LISTED RECORDS section start

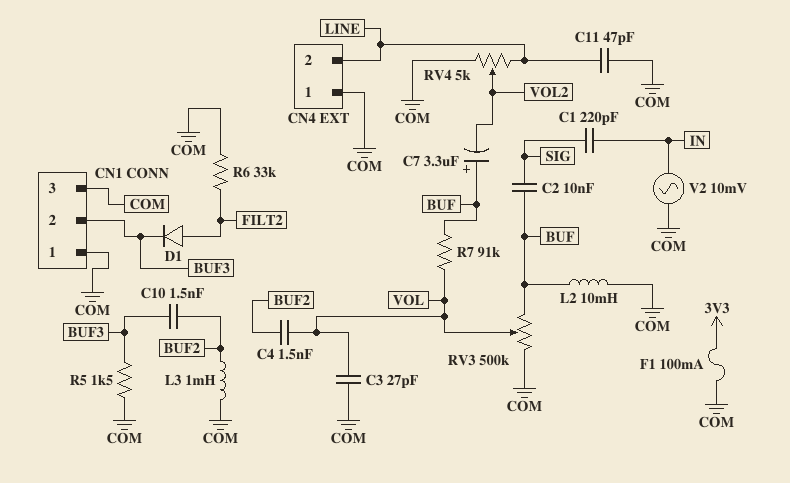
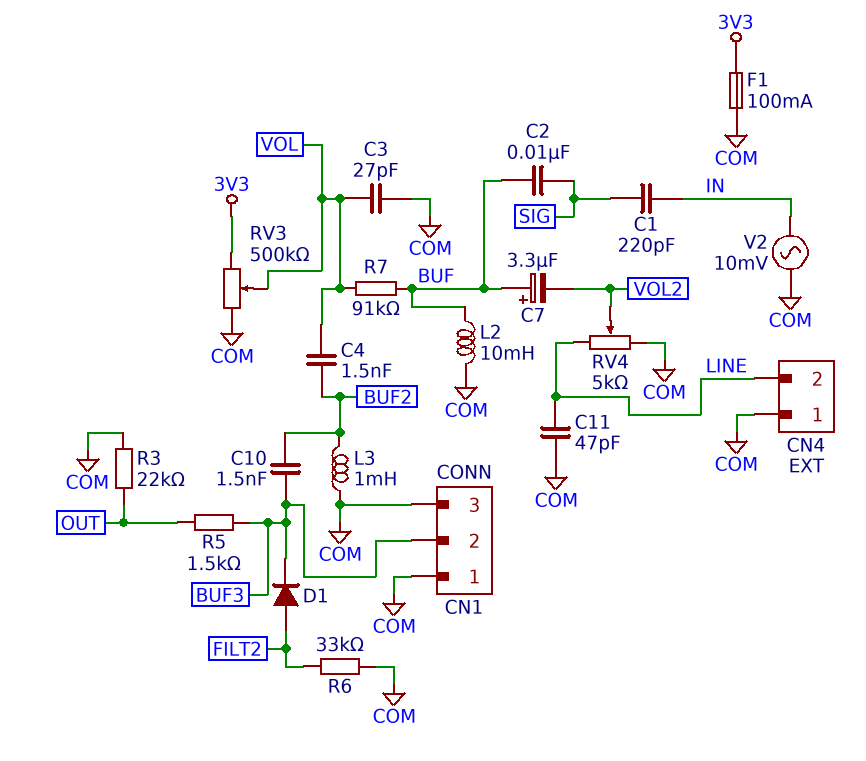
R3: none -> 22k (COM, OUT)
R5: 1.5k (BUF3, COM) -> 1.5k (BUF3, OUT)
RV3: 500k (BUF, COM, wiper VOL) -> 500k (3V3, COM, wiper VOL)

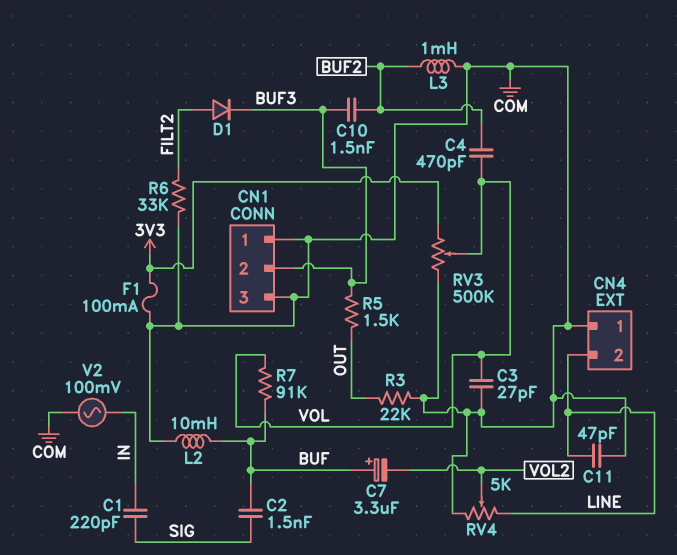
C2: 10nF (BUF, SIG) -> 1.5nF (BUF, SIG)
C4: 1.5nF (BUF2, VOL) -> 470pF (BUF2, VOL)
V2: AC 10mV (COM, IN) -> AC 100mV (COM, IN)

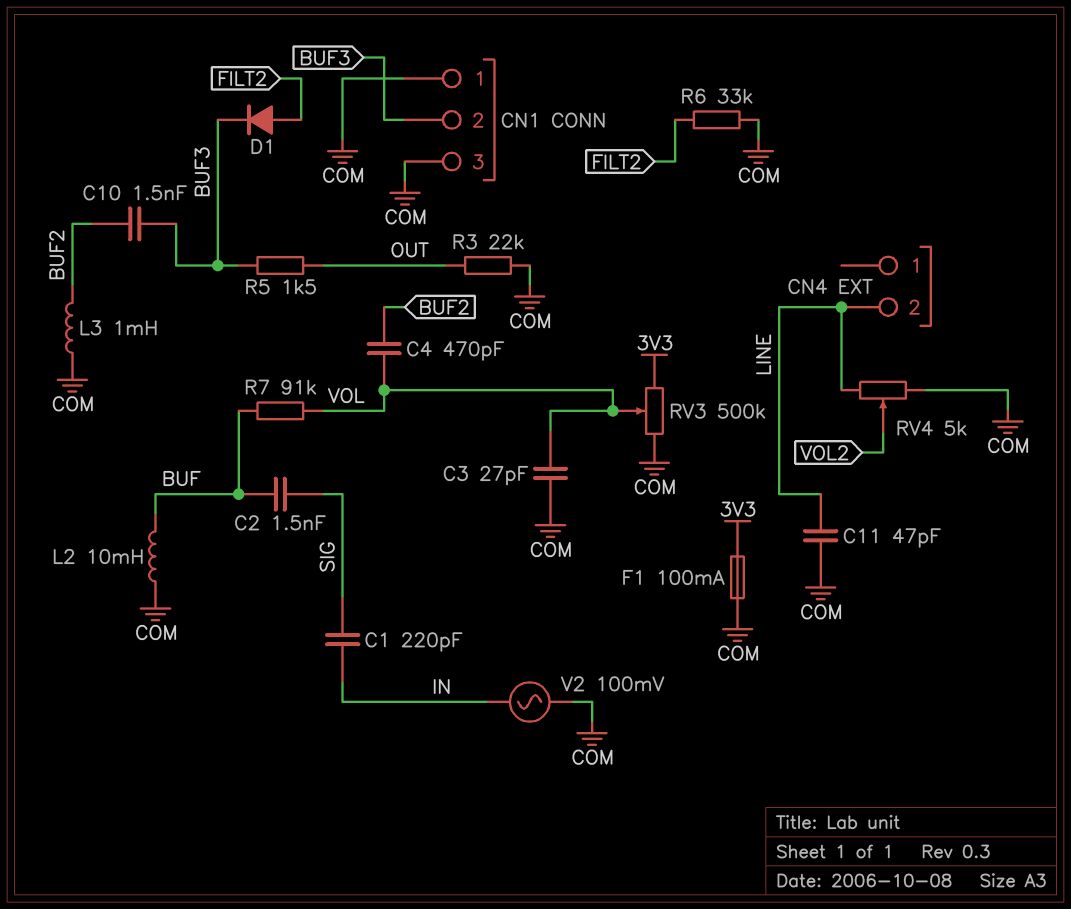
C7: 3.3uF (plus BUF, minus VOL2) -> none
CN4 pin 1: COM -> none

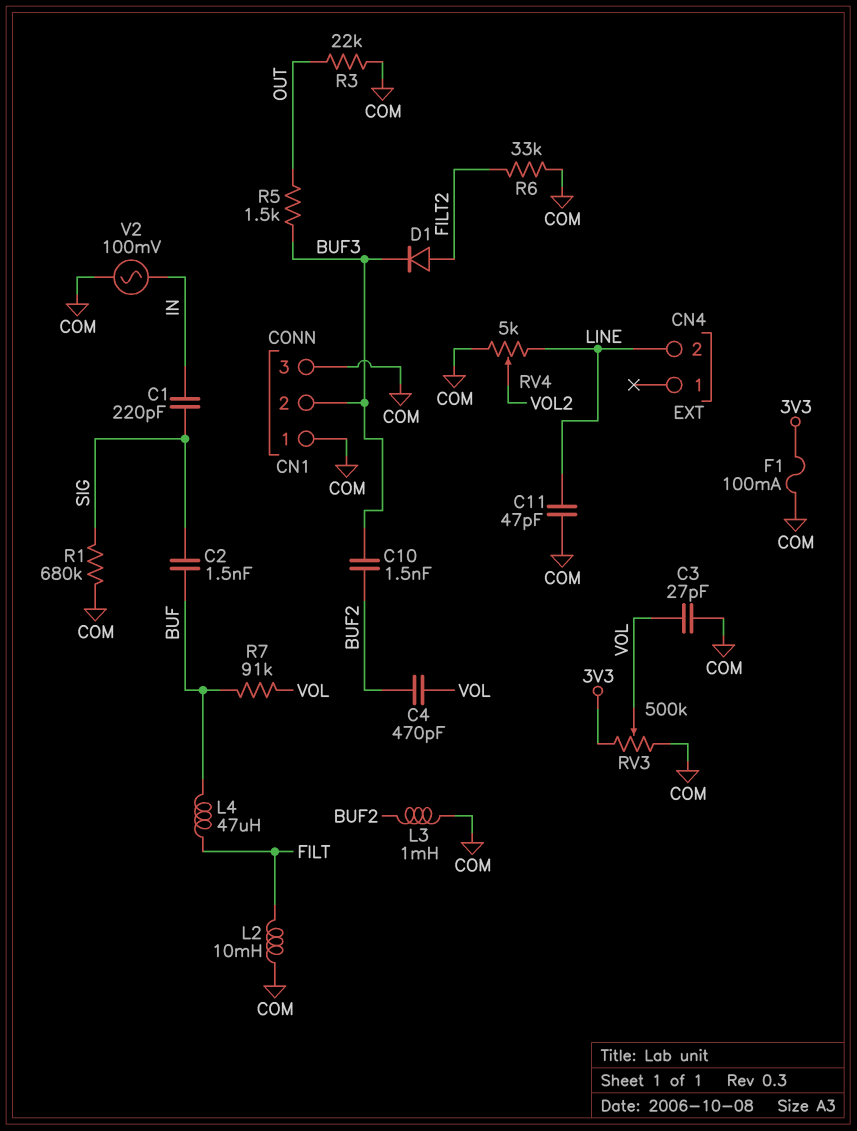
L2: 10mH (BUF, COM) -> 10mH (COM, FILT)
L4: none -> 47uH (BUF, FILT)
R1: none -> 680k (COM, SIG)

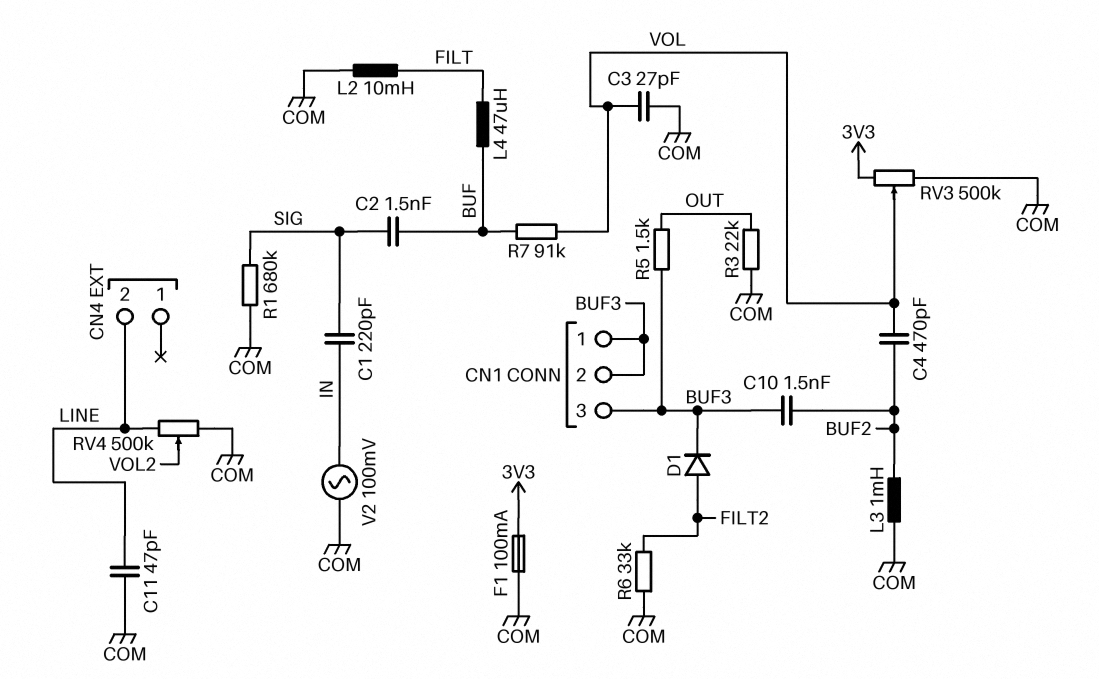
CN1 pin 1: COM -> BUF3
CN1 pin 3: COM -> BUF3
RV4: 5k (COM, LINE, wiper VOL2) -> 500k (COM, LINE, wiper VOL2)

LISTED RECORDS section end
LISTED RECORDS section start

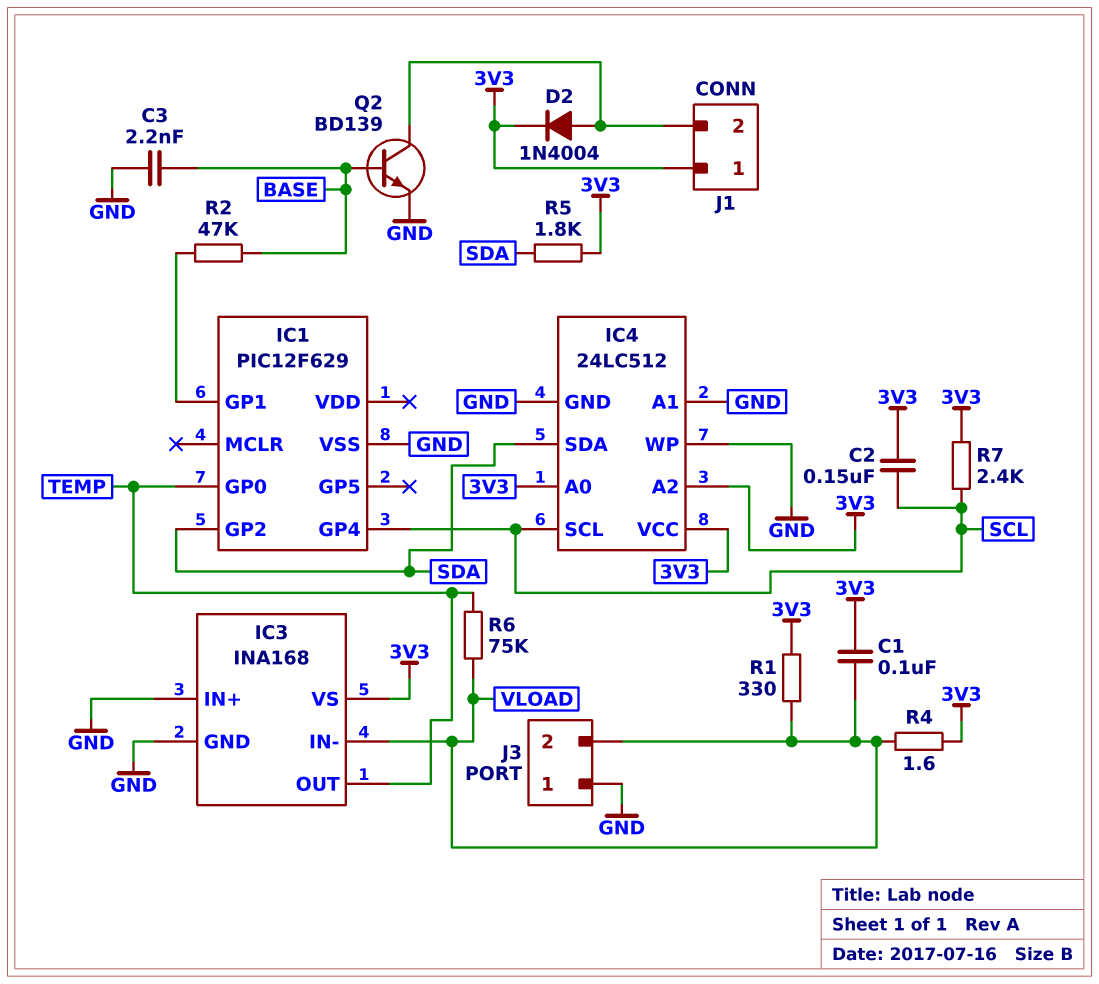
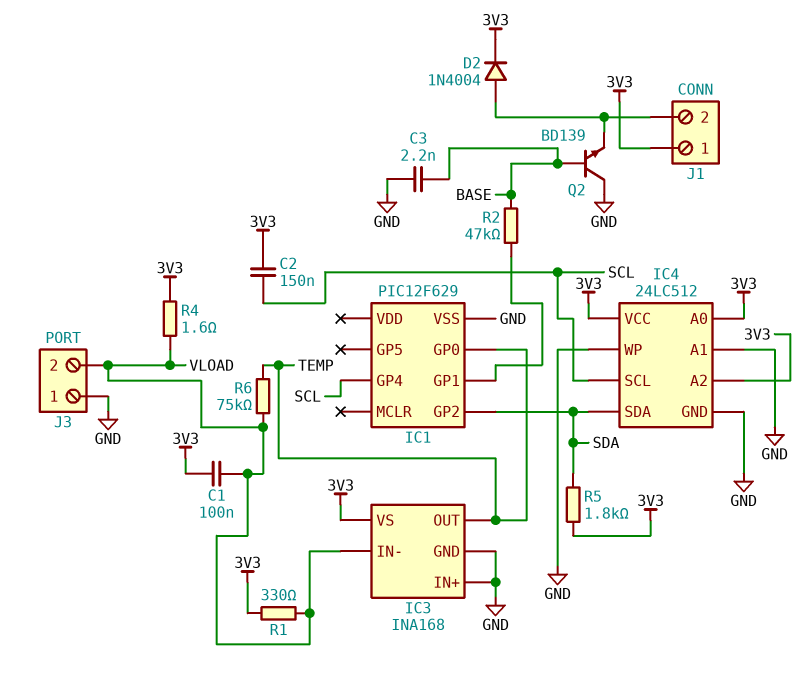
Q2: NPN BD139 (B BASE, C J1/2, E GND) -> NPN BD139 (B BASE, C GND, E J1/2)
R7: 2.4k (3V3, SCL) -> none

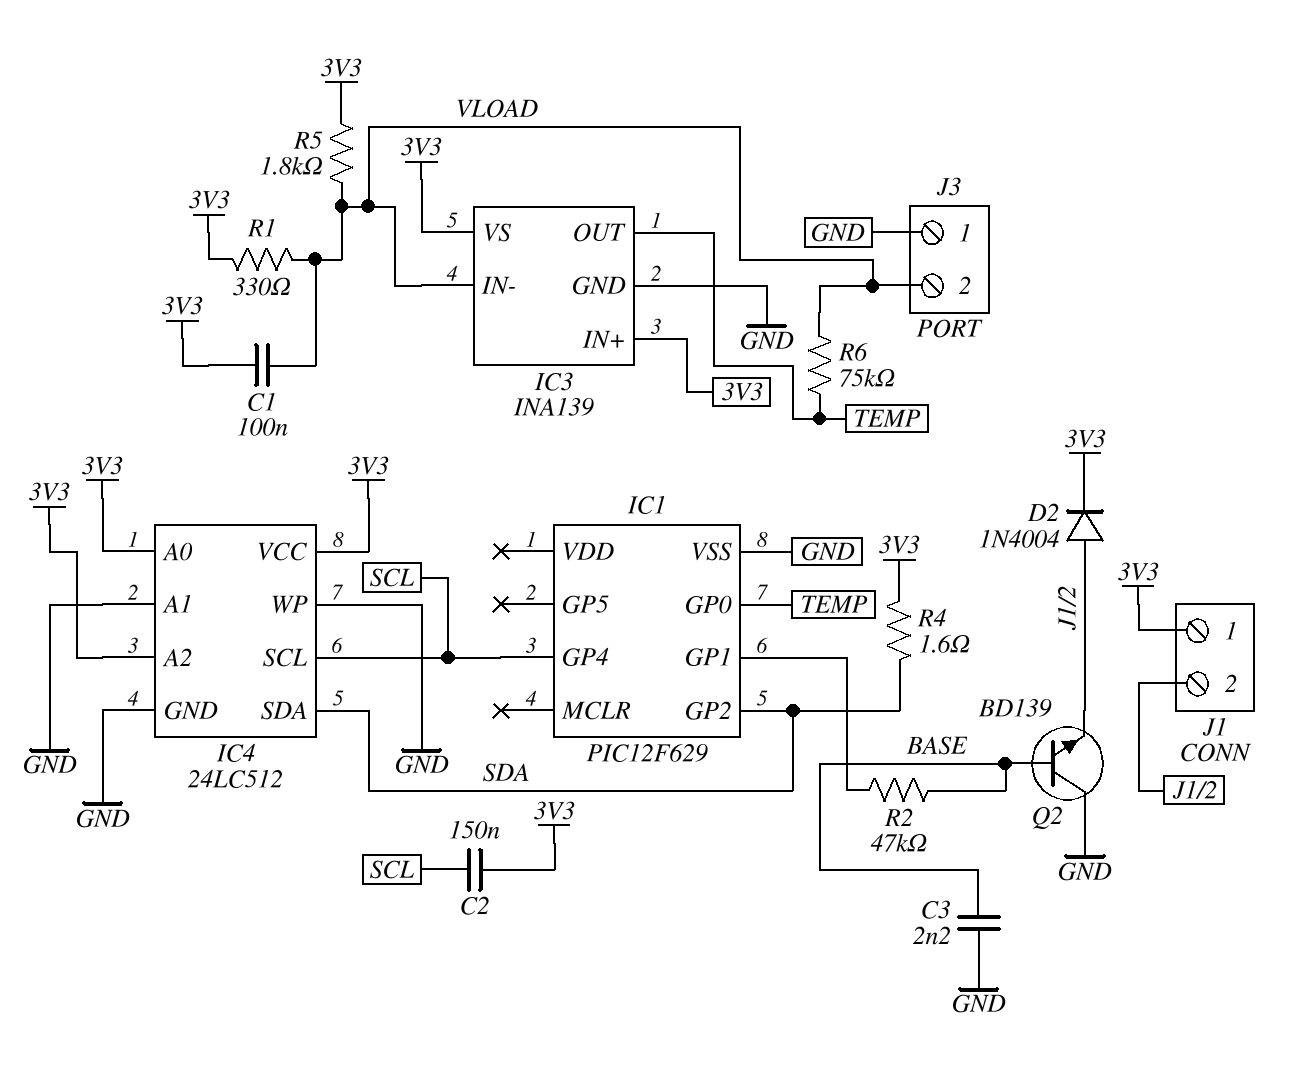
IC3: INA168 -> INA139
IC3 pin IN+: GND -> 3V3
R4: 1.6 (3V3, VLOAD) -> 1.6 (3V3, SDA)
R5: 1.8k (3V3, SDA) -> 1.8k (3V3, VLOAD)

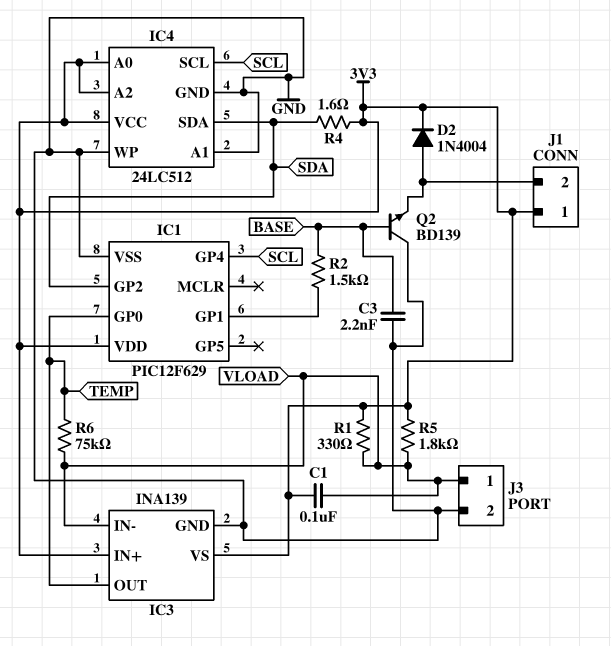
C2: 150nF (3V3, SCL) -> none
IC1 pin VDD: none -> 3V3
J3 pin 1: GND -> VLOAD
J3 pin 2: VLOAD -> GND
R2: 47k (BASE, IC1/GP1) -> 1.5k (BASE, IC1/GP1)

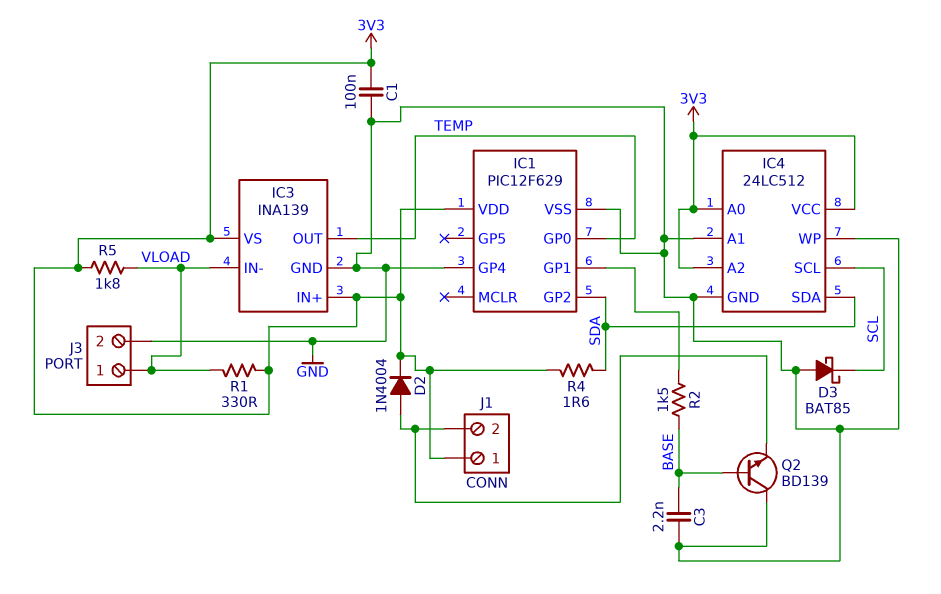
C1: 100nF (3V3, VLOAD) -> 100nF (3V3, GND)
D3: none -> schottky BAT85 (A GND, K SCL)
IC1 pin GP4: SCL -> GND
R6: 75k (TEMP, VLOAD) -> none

LISTED RECORDS section end

● **EXERCISE OBJECTIVE**: When you reach the line containing "R3: none -> 22k (COM, OUT)" in the entries above, begin restating word for word, and stop once the line containing "RV4: 5k (COM, LINE, wiper" has been given. Omit the pictures.

● **RESPONSE TO THIS TASK**:
R3: none -> 22k (COM, OUT)
R5: 1.5k (BUF3, COM) -> 1.5k (BUF3, OUT)
RV3: 500k (BUF, COM, wiper VOL) -> 500k (3V3, COM, wiper VOL)

C2: 10nF (BUF, SIG) -> 1.5nF (BUF, SIG)
C4: 1.5nF (BUF2, VOL) -> 470pF (BUF2, VOL)
V2: AC 10mV (COM, IN) -> AC 100mV (COM, IN)

C7: 3.3uF (plus BUF, minus VOL2) -> none
CN4 pin 1: COM -> none

L2: 10mH (BUF, COM) -> 10mH (COM, FILT)
L4: none -> 47uH (BUF, FILT)
R1: none -> 680k (COM, SIG)

CN1 pin 1: COM -> BUF3
CN1 pin 3: COM -> BUF3
RV4: 5k (COM, LINE, wiper VOL2) -> 500k (COM, LINE, wiper VOL2)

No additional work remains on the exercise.